What is asked » In the material below, print out everything from the line containing "brown circle: moved 3 px right, 4 px up" down to the line containing "yellow star: rotated 12", including both of those lines, word for word. Leave out the picture lines.

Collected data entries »
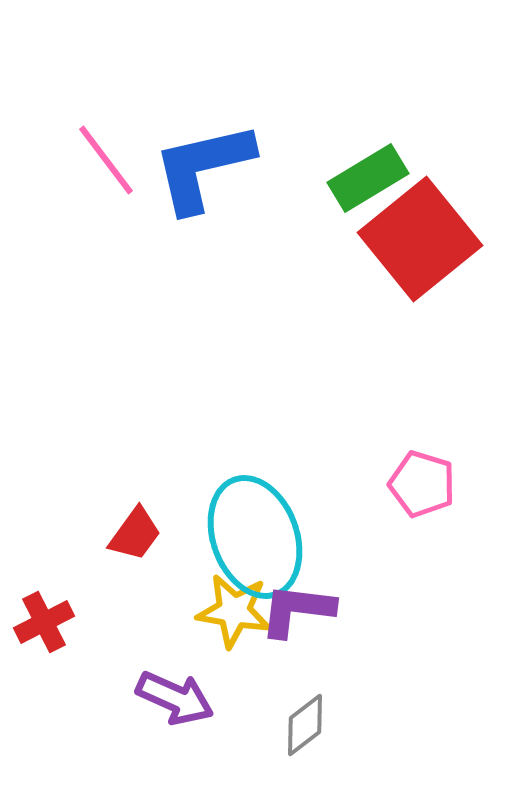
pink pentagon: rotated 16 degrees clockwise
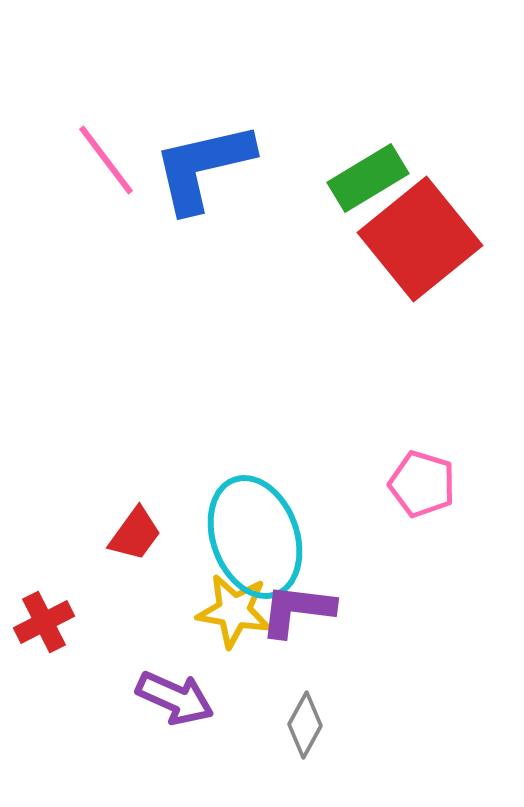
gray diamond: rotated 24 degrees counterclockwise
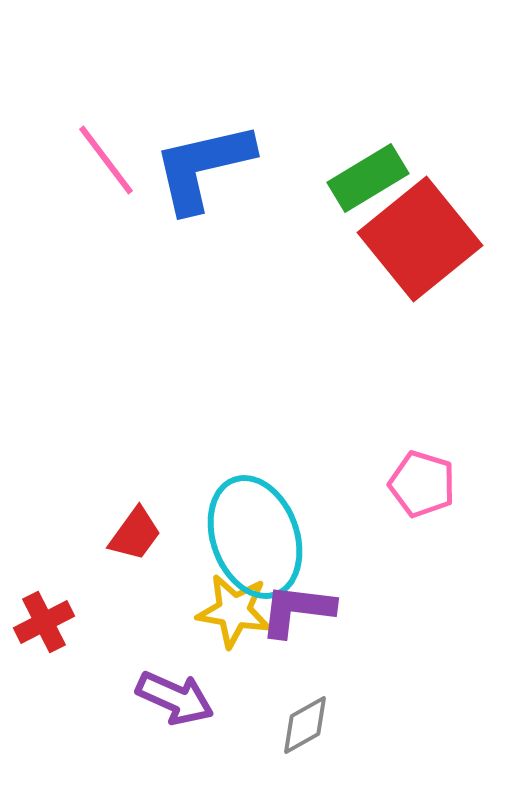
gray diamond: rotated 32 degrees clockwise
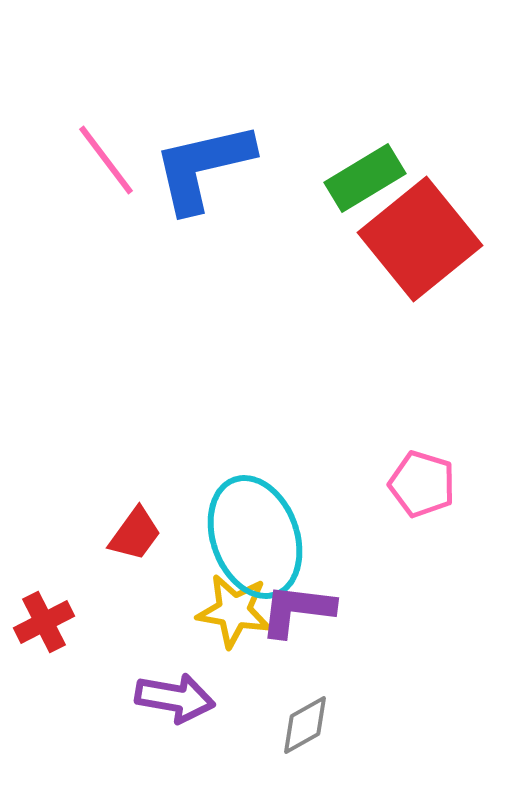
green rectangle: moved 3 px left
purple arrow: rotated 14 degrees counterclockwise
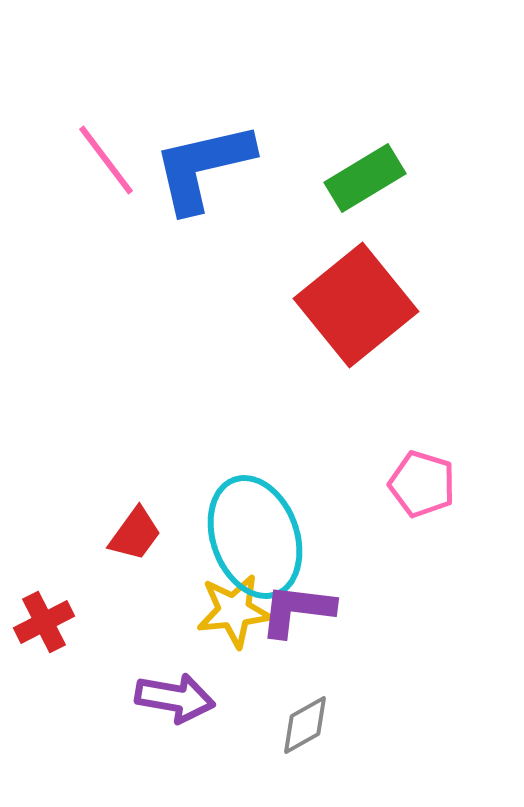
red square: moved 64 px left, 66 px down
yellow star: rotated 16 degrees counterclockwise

==

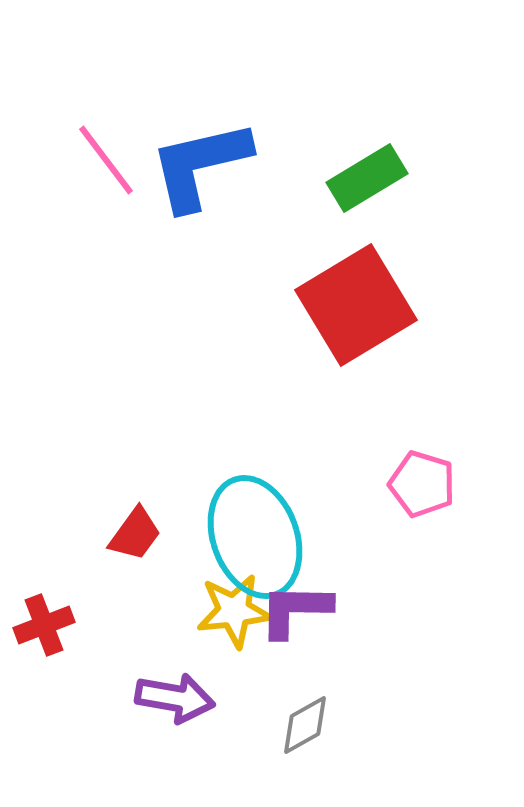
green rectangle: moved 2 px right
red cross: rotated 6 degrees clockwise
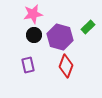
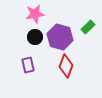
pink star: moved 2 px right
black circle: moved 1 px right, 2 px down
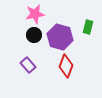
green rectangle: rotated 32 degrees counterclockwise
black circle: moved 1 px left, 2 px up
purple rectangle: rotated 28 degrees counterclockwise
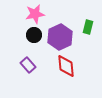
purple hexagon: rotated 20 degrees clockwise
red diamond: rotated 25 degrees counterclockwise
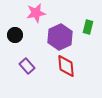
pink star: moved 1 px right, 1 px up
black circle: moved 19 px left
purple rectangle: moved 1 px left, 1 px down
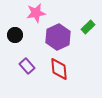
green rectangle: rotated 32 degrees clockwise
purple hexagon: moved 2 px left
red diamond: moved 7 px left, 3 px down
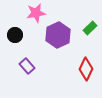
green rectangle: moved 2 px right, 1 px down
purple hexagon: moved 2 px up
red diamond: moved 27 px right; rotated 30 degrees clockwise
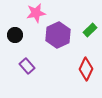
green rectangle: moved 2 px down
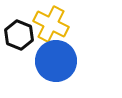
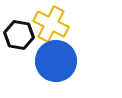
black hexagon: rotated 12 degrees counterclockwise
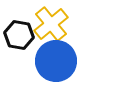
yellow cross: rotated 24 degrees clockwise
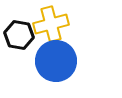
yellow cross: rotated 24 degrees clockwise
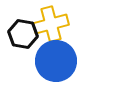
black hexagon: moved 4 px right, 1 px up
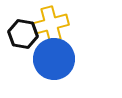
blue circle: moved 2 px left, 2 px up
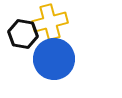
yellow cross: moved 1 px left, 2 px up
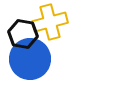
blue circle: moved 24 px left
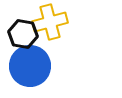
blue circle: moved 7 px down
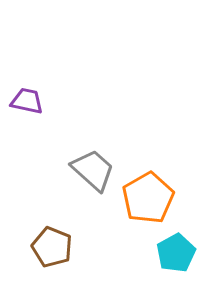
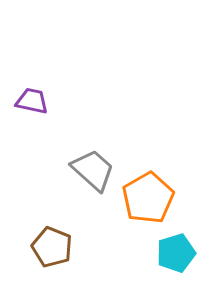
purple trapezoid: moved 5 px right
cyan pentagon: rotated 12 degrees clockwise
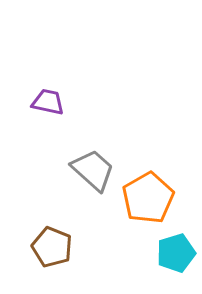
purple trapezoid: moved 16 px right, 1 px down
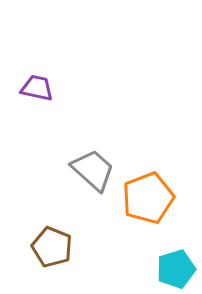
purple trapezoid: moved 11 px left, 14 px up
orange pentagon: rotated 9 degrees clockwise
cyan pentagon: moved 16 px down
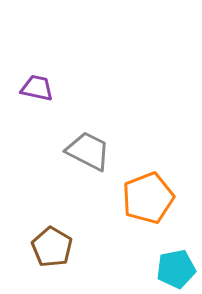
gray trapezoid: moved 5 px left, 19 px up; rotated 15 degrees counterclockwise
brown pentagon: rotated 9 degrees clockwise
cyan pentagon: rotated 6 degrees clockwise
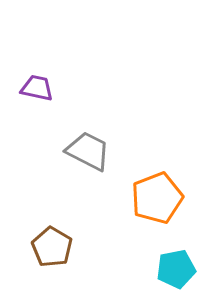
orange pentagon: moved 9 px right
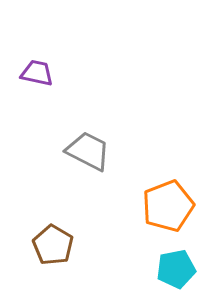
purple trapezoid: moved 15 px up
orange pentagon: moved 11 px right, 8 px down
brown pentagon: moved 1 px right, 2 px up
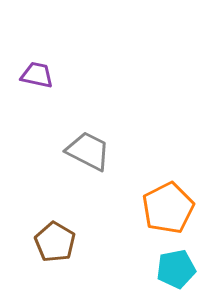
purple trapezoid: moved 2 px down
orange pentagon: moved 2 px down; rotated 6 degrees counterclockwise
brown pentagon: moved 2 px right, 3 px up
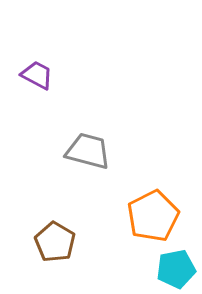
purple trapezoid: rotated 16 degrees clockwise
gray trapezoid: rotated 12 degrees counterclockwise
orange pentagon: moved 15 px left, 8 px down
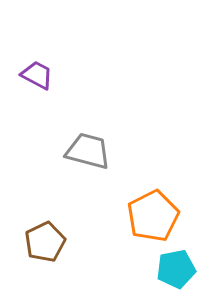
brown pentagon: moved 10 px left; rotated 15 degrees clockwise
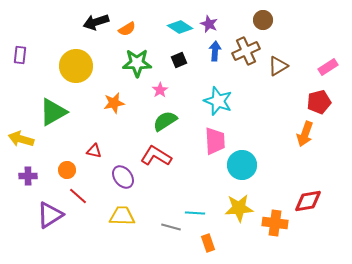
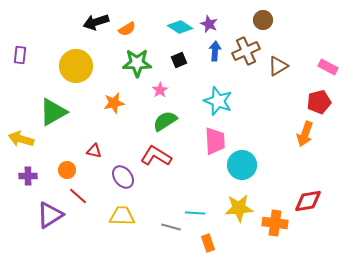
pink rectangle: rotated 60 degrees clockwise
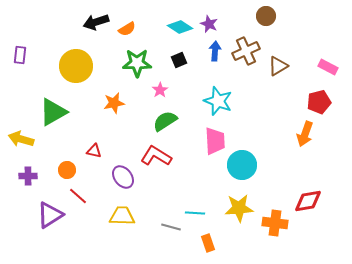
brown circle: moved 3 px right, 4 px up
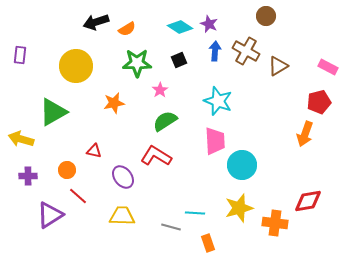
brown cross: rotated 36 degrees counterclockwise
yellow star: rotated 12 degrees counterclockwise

Solution for this task »
brown circle: moved 3 px right, 4 px up
brown cross: rotated 36 degrees counterclockwise
yellow star: rotated 12 degrees counterclockwise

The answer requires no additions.